The copy you print must match the listing exactly, with its pictures removed.

[Opening Data shown section]

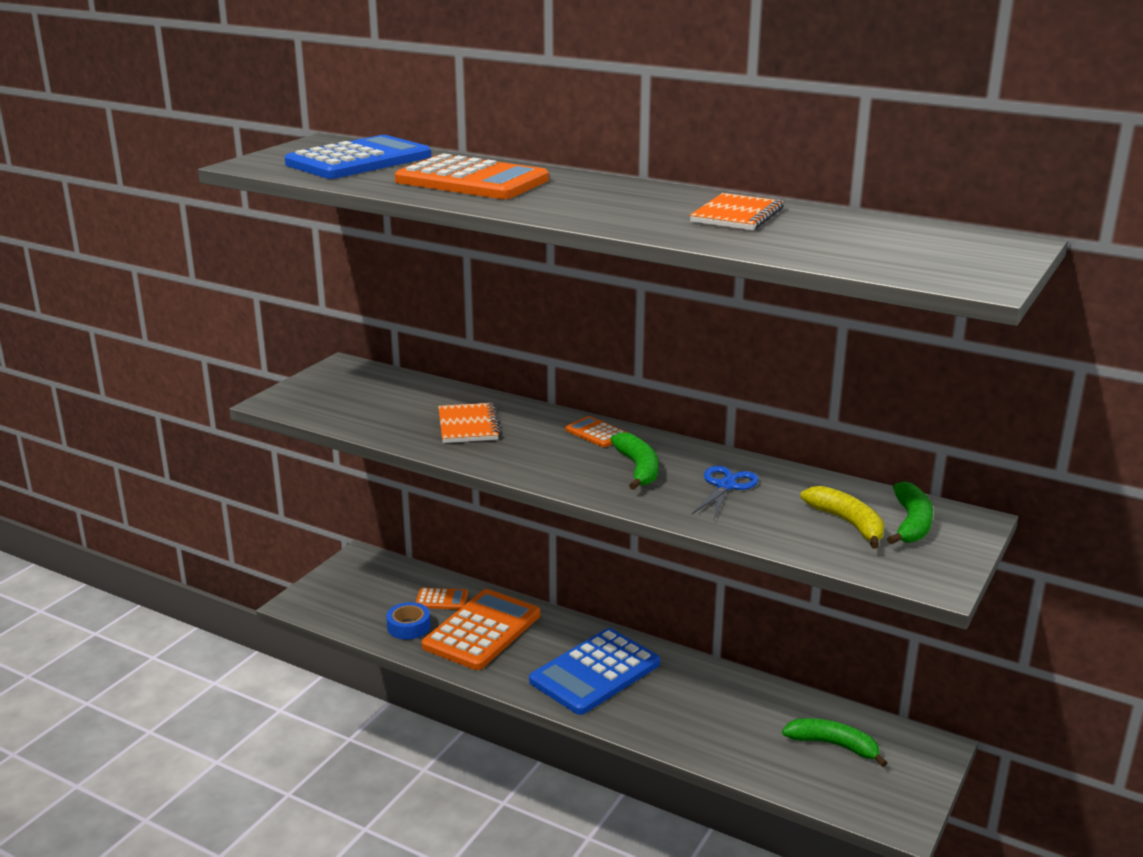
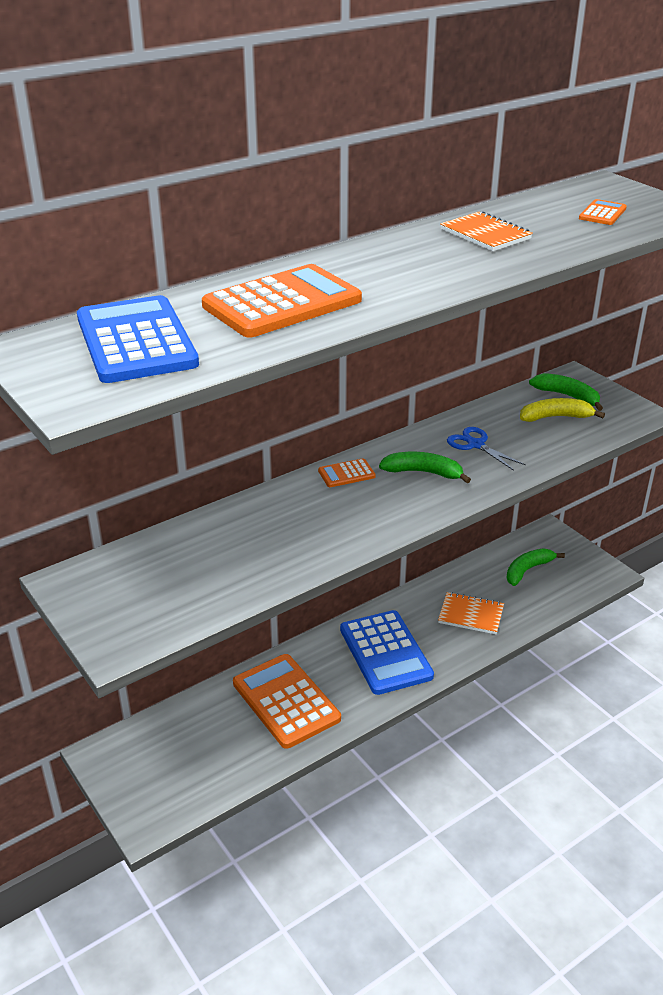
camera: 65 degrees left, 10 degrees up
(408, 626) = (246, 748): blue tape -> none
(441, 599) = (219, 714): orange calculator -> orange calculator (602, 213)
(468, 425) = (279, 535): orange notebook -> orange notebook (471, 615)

[Closing Data shown section]

Result of this exercise
camera: 65 degrees left, 10 degrees up
(408, 626) = (246, 748): blue tape -> none
(441, 599) = (219, 714): orange calculator -> orange calculator (602, 213)
(468, 425) = (279, 535): orange notebook -> orange notebook (471, 615)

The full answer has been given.